Stored items from a collection:
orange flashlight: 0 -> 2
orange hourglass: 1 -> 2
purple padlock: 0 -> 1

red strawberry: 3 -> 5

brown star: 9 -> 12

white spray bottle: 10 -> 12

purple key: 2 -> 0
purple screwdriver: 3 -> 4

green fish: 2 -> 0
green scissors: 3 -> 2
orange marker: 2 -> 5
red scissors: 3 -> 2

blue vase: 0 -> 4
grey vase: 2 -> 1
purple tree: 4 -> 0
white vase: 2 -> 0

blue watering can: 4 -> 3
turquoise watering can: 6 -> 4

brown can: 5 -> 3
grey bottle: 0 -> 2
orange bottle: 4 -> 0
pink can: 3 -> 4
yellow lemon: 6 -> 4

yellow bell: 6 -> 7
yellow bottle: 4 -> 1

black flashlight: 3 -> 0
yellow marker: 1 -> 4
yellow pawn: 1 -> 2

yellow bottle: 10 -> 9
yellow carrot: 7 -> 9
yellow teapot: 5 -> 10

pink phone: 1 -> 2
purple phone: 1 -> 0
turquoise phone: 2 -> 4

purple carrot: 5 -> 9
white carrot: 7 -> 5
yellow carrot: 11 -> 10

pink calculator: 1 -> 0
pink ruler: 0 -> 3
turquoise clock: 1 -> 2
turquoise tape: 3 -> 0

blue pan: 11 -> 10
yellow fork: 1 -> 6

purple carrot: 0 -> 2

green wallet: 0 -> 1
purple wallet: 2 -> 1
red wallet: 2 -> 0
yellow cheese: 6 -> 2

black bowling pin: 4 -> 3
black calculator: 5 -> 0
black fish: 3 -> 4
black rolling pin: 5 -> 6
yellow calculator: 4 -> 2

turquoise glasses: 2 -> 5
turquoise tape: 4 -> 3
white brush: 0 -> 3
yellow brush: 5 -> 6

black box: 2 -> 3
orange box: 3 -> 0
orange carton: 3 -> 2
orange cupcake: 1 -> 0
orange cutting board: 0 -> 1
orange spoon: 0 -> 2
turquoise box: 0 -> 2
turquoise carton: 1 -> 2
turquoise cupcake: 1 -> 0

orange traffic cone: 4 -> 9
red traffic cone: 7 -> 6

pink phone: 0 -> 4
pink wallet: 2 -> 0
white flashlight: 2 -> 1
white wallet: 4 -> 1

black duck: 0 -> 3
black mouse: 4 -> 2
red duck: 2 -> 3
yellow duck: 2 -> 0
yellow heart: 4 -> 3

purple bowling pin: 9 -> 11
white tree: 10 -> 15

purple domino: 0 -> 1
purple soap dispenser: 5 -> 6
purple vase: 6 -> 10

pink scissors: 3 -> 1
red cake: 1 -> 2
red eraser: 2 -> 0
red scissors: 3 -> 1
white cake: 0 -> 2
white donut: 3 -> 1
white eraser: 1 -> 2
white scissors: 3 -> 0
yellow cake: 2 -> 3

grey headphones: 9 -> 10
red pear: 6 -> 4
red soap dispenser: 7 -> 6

Problem: Set out exactly the lines from the one bearing "purple soap dispenser: 5 -> 6" through the end of the data, including both ends and omitting all others.

Result for this task:
purple soap dispenser: 5 -> 6
purple vase: 6 -> 10

pink scissors: 3 -> 1
red cake: 1 -> 2
red eraser: 2 -> 0
red scissors: 3 -> 1
white cake: 0 -> 2
white donut: 3 -> 1
white eraser: 1 -> 2
white scissors: 3 -> 0
yellow cake: 2 -> 3

grey headphones: 9 -> 10
red pear: 6 -> 4
red soap dispenser: 7 -> 6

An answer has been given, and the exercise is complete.